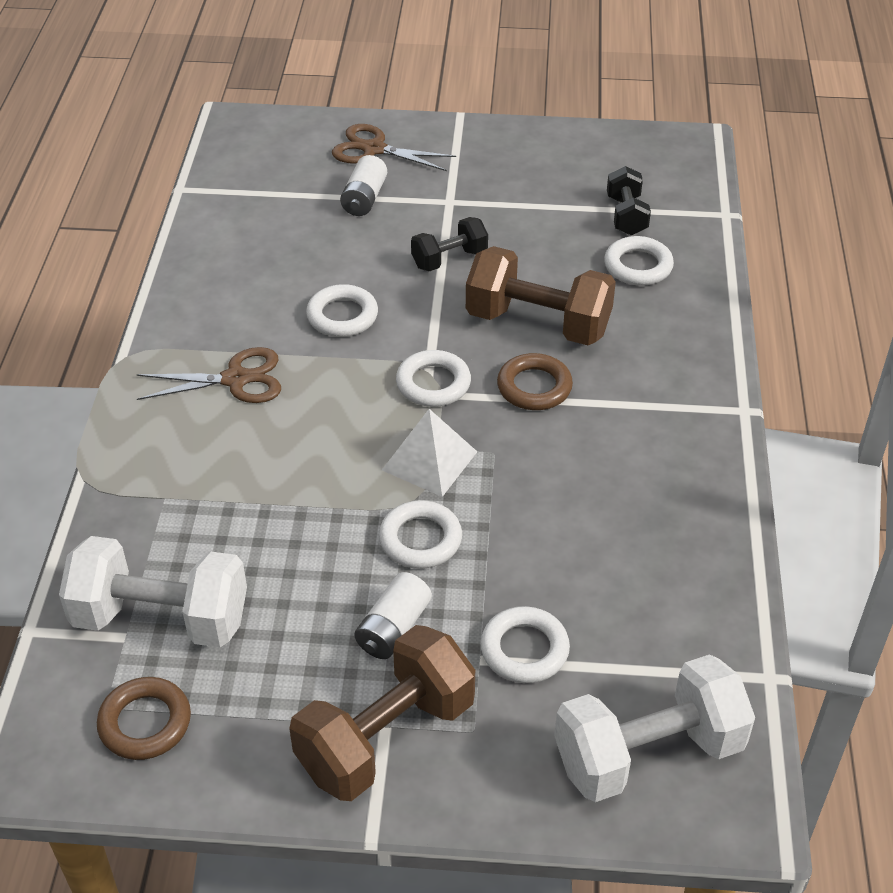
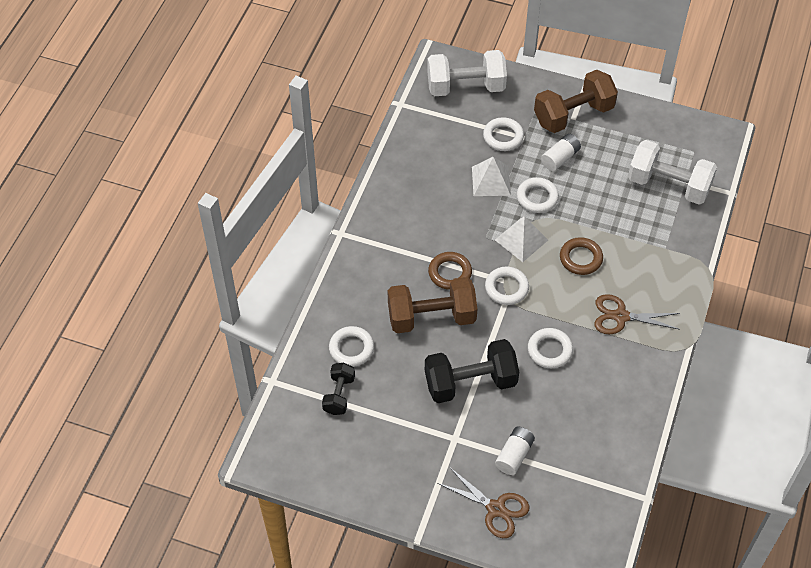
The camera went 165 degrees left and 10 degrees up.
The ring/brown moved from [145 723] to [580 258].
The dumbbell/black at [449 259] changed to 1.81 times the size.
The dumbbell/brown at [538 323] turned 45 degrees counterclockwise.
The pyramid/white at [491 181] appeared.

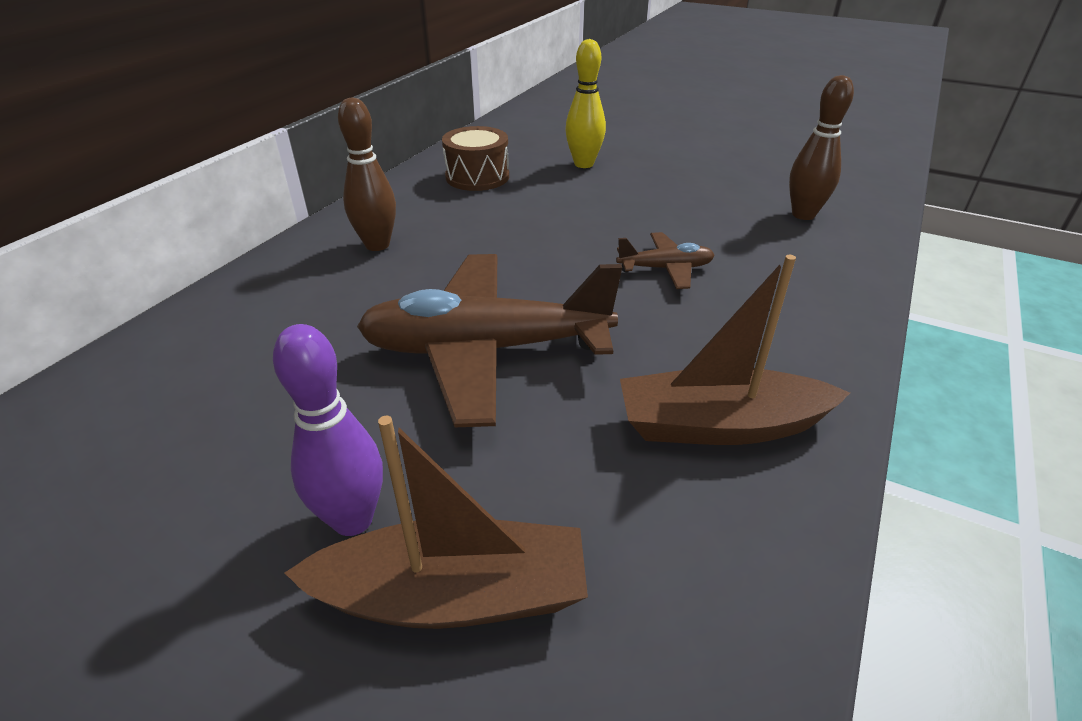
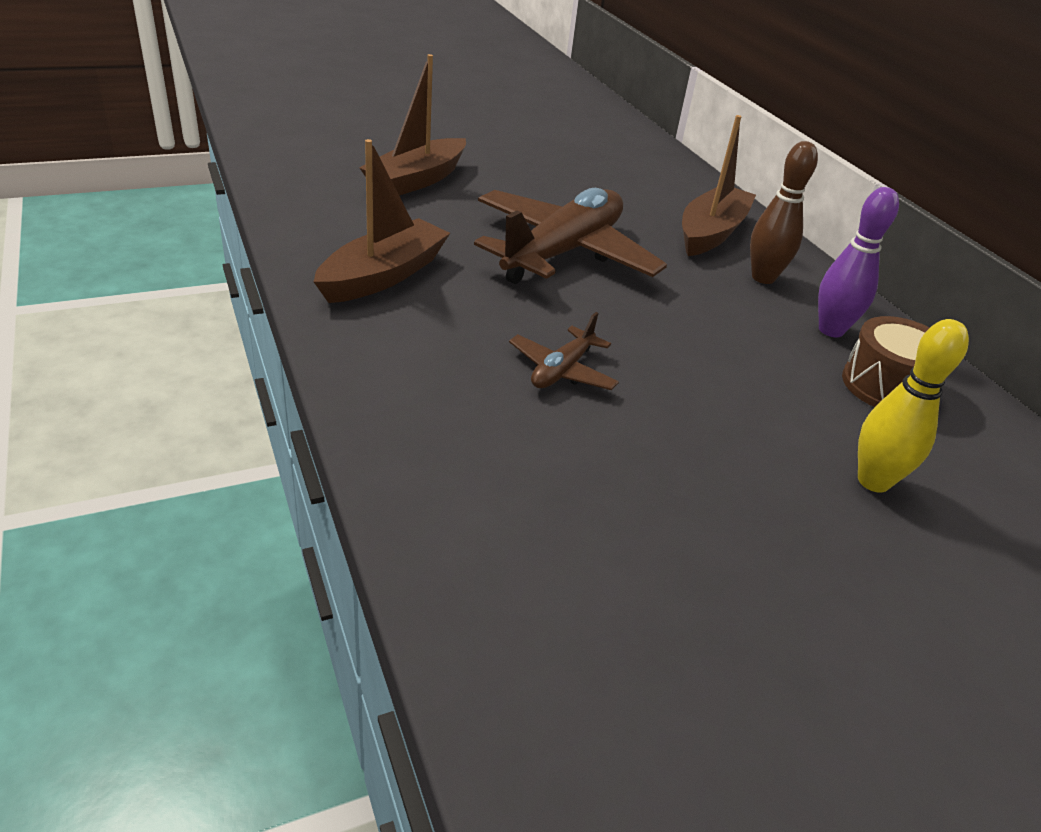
The camera went 125 degrees right and 0 degrees up.
The bowling pin/purple moved from [353 519] to [831 330].
The bowling pin/brown at [803 215] disappeared.
The boat/brown at [711 233] appeared.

_How to complete this task_
Give back every record above exactly as written, skipping each picture.

_Task output_
The camera went 165 degrees left and 10 degrees up.
The ring/brown moved from [145 723] to [580 258].
The dumbbell/black at [449 259] changed to 1.81 times the size.
The dumbbell/brown at [538 323] turned 45 degrees counterclockwise.
The pyramid/white at [491 181] appeared.

The camera went 125 degrees right and 0 degrees up.
The bowling pin/purple moved from [353 519] to [831 330].
The bowling pin/brown at [803 215] disappeared.
The boat/brown at [711 233] appeared.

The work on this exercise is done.